## What is expected
Transcribe only the stretch of lines that opens with the line containing "none -> grey brick A3 level 3" and closes with the last line of the listing, skipping pictures.

## Entries provided
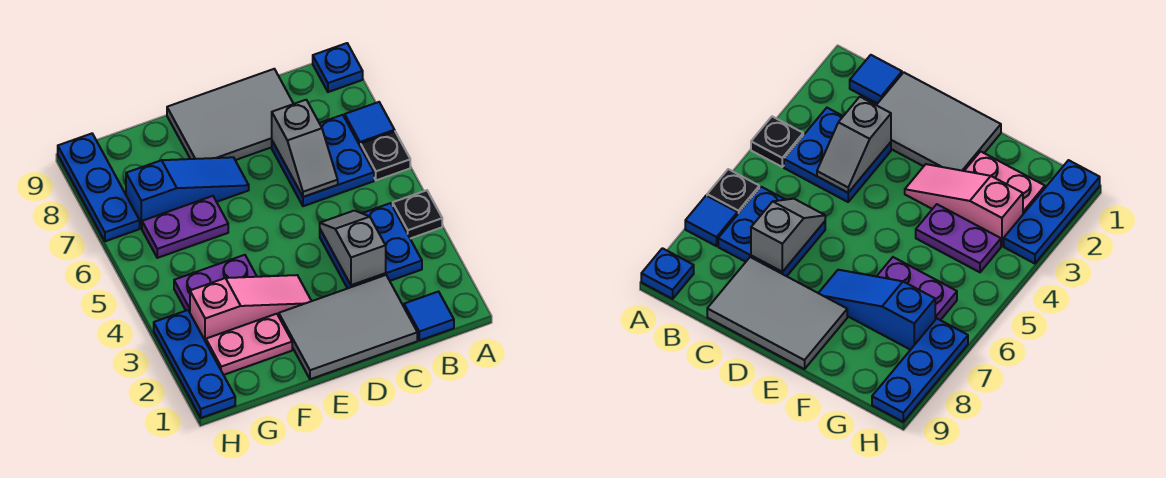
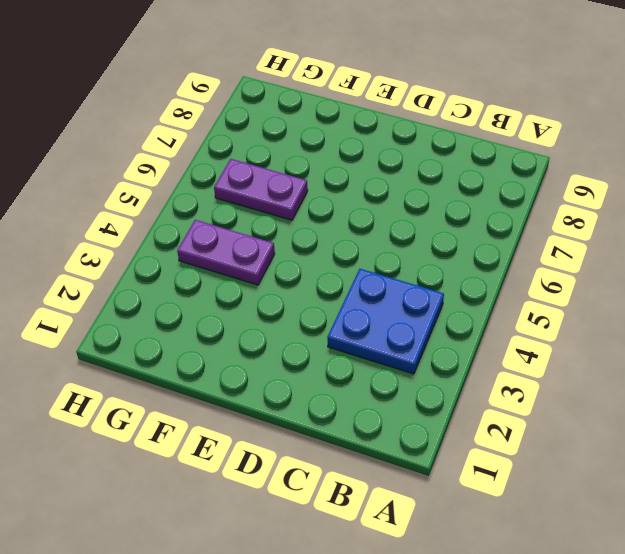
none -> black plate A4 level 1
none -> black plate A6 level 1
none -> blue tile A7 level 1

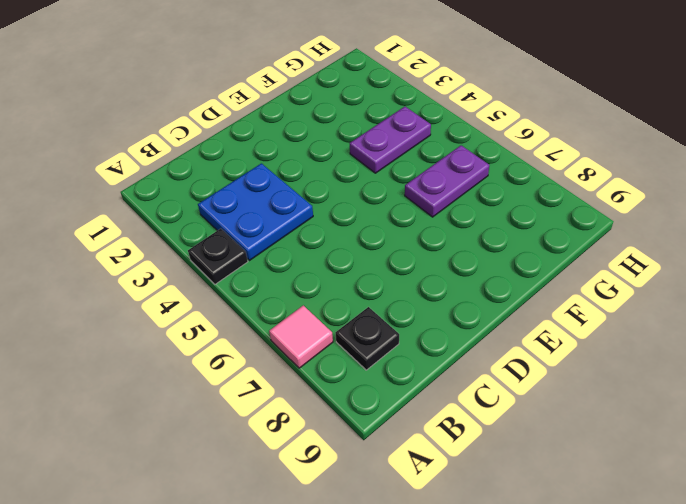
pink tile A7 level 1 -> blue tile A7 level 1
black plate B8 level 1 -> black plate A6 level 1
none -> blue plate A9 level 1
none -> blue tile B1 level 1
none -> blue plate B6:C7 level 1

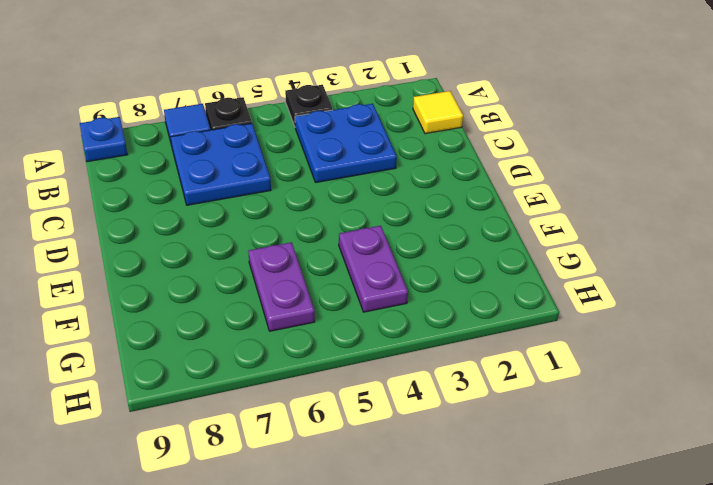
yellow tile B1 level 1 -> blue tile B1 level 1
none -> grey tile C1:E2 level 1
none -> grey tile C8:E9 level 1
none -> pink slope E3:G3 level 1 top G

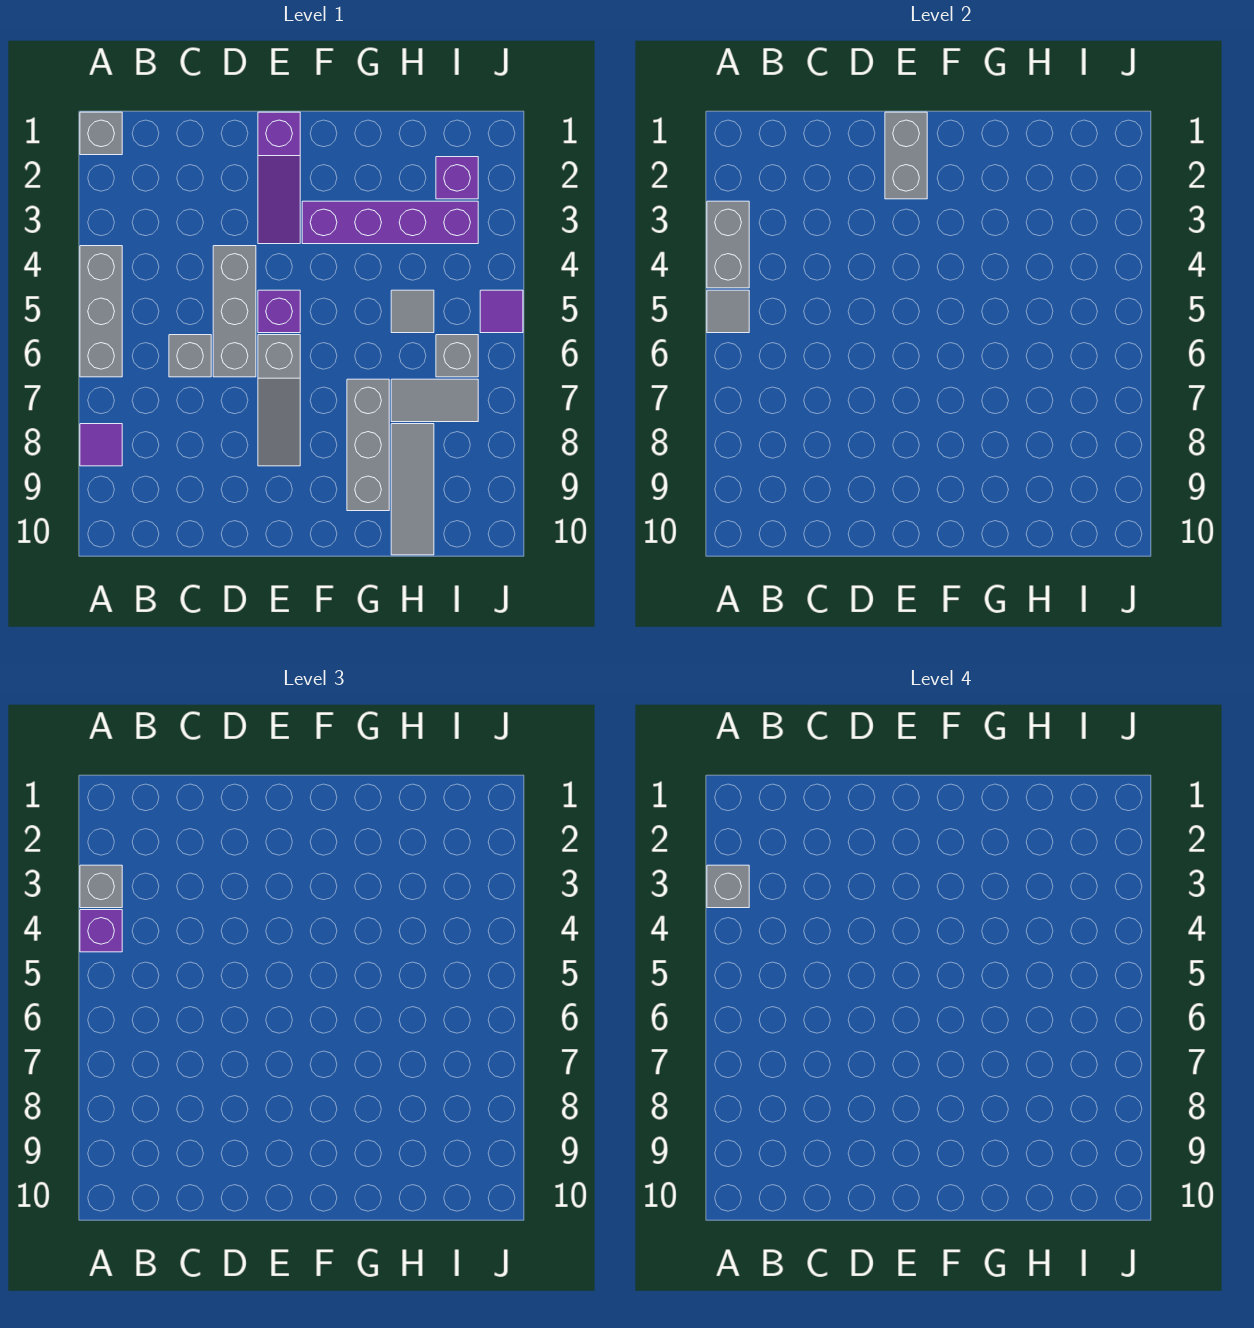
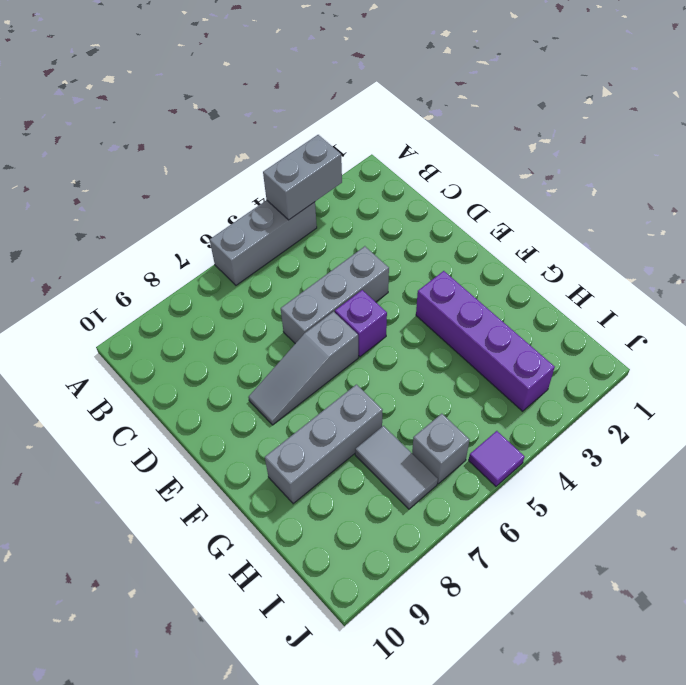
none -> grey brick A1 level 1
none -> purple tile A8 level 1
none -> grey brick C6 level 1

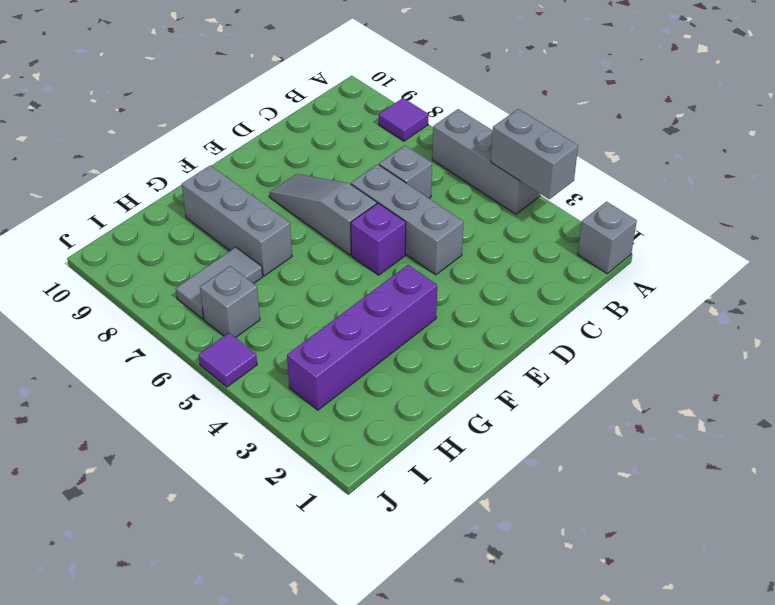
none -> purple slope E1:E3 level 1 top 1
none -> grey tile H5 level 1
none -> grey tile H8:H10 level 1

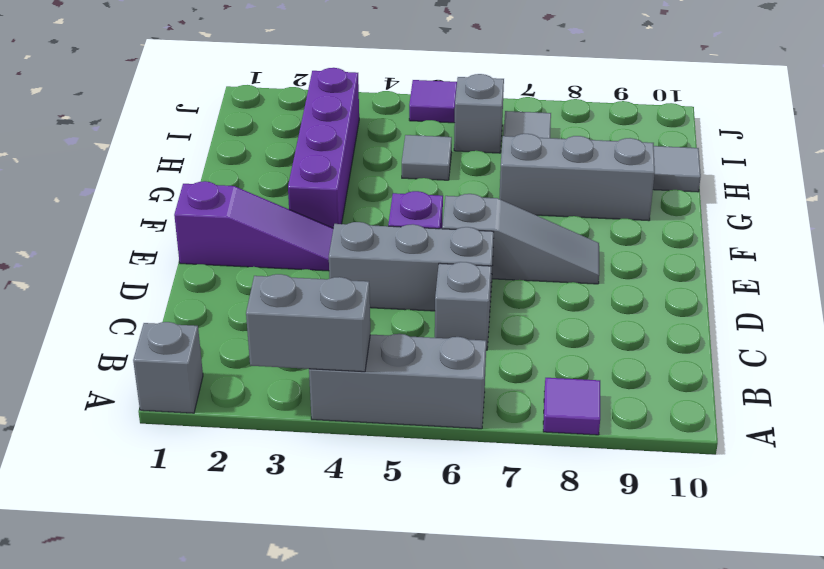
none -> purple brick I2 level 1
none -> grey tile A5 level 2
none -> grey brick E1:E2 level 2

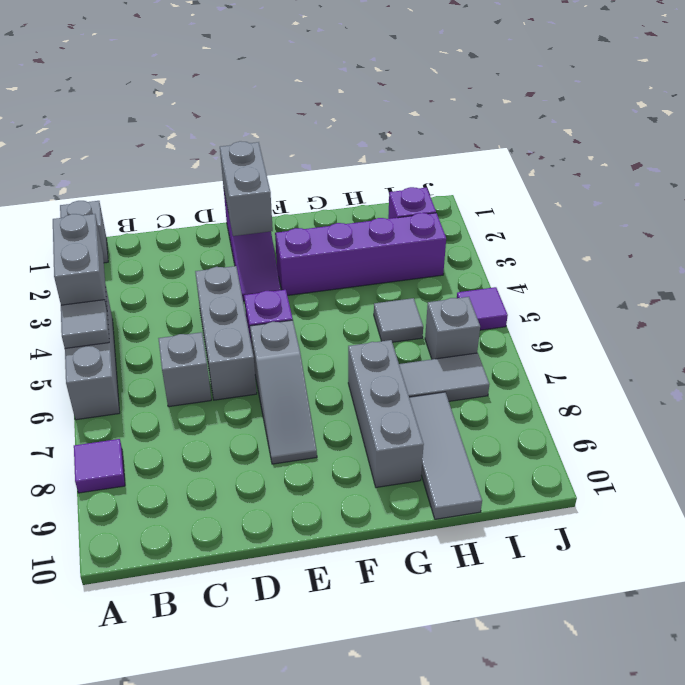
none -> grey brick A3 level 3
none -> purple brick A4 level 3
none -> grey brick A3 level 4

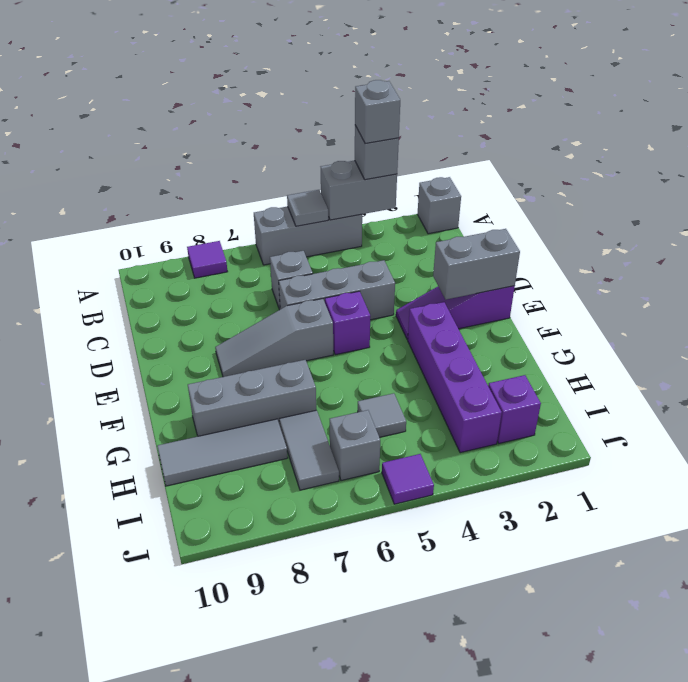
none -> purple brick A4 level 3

## Answer to the exercise
none -> grey brick A3 level 3
none -> purple brick A4 level 3
none -> grey brick A3 level 4

none -> purple brick A4 level 3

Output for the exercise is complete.